The problem → Copy out the data from the line containing "grey trophy: 2 -> 0" to its last line, exactly. No pictures.

Object correspondence data
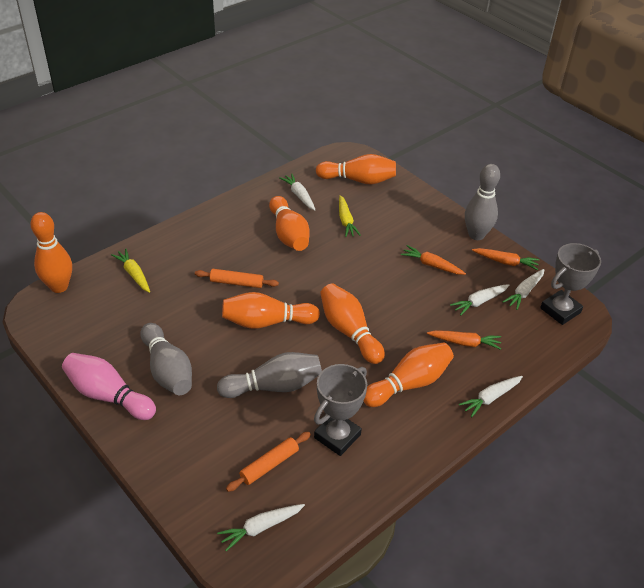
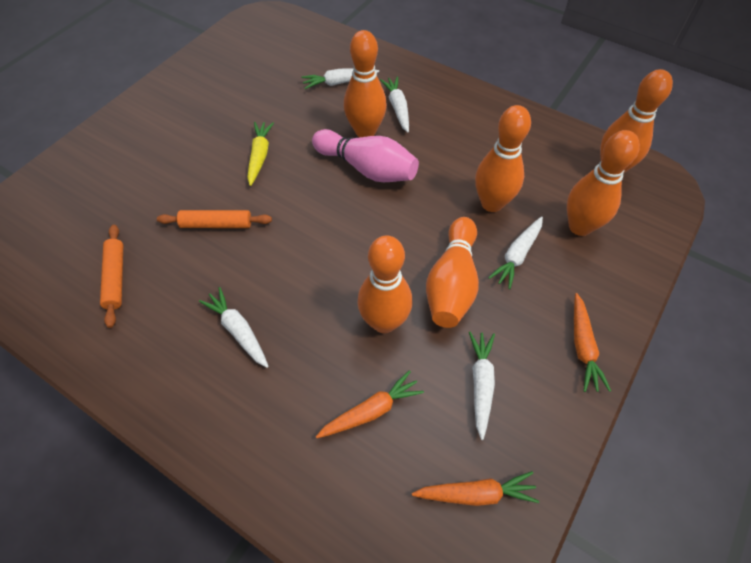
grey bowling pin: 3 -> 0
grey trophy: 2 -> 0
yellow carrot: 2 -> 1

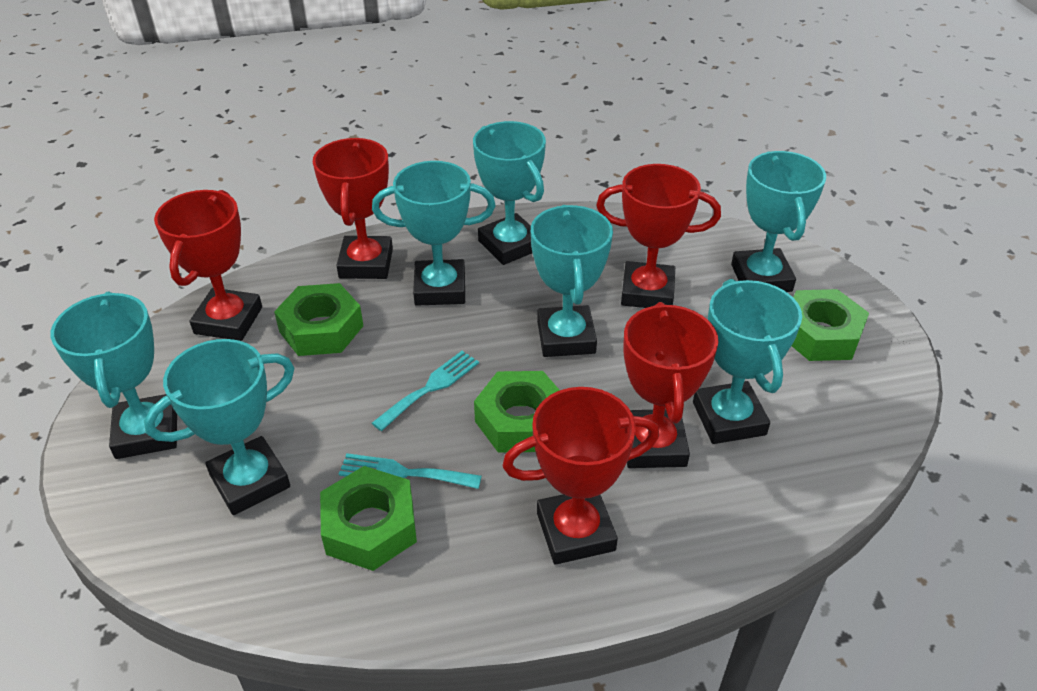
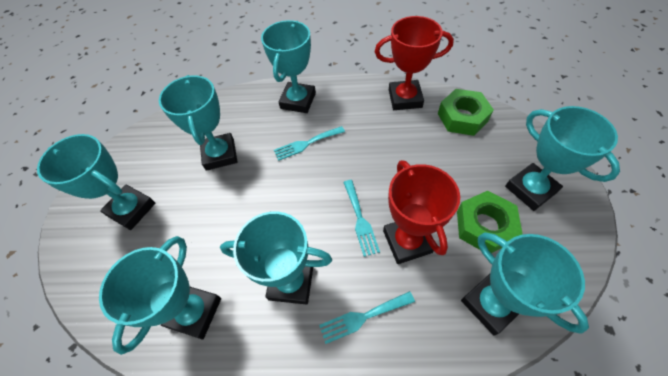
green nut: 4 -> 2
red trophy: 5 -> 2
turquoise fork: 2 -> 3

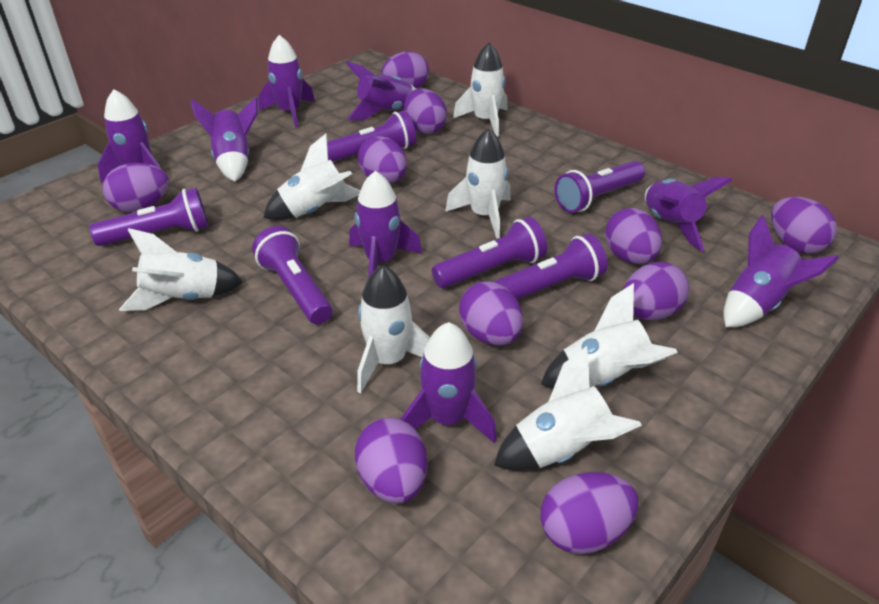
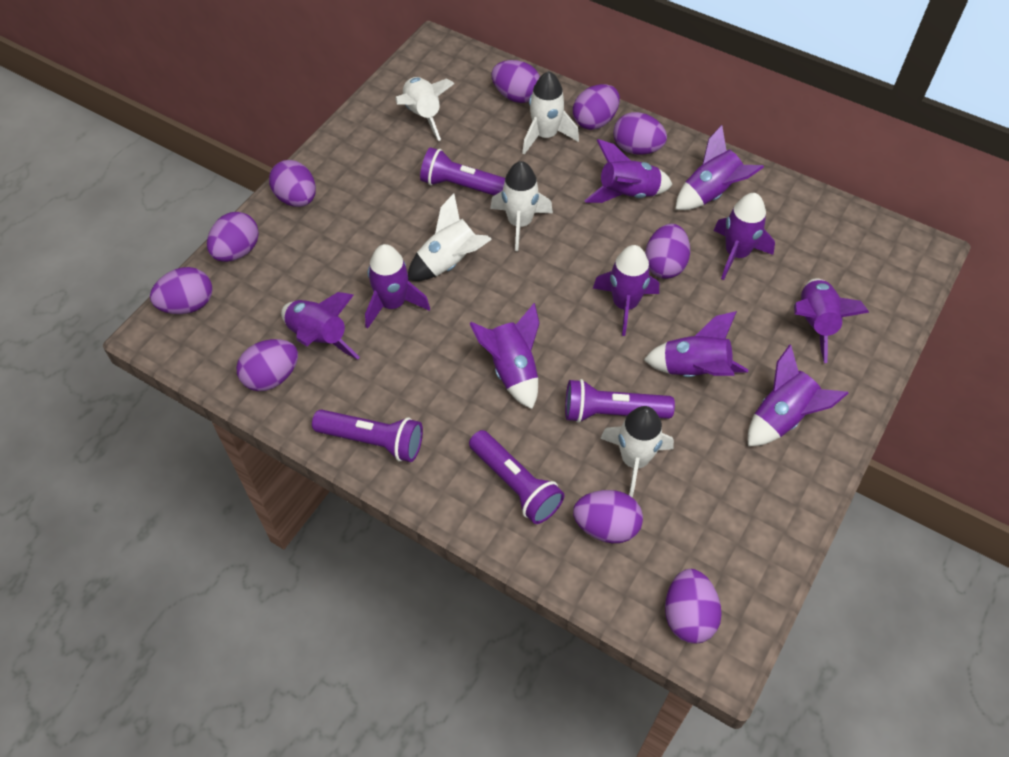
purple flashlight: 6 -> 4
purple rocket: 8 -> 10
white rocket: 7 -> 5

Result of the task →
grey trophy: 2 -> 0
yellow carrot: 2 -> 1

green nut: 4 -> 2
red trophy: 5 -> 2
turquoise fork: 2 -> 3

purple flashlight: 6 -> 4
purple rocket: 8 -> 10
white rocket: 7 -> 5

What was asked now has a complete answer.